To do
Would you reproduce the entries exactly, including every line?

○ ○ ○ ○

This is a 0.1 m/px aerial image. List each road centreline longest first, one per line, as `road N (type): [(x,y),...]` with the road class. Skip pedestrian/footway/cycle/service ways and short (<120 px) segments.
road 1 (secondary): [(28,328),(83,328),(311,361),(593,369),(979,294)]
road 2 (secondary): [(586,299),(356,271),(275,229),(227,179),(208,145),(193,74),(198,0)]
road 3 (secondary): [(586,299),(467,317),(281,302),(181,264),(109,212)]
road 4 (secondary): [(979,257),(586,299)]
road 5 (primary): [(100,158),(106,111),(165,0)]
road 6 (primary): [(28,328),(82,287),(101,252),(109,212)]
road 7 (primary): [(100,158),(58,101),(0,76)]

○ ○ ○ ○

Exercise response
This is a 0.1 m/px aerial image. List each road centreline longest first, one per line, as `road N (type): [(x,y),...]` with the road class. Skip pedestrian/footway/cycle/service ways and short (<120 px) segments.
road 1 (secondary): [(28,328),(83,328),(311,361),(593,369),(979,294)]
road 2 (secondary): [(586,299),(356,271),(275,229),(227,179),(208,145),(193,74),(198,0)]
road 3 (secondary): [(586,299),(467,317),(281,302),(181,264),(109,212)]
road 4 (secondary): [(979,257),(586,299)]
road 5 (primary): [(100,158),(106,111),(165,0)]
road 6 (primary): [(28,328),(82,287),(101,252),(109,212)]
road 7 (primary): [(100,158),(58,101),(0,76)]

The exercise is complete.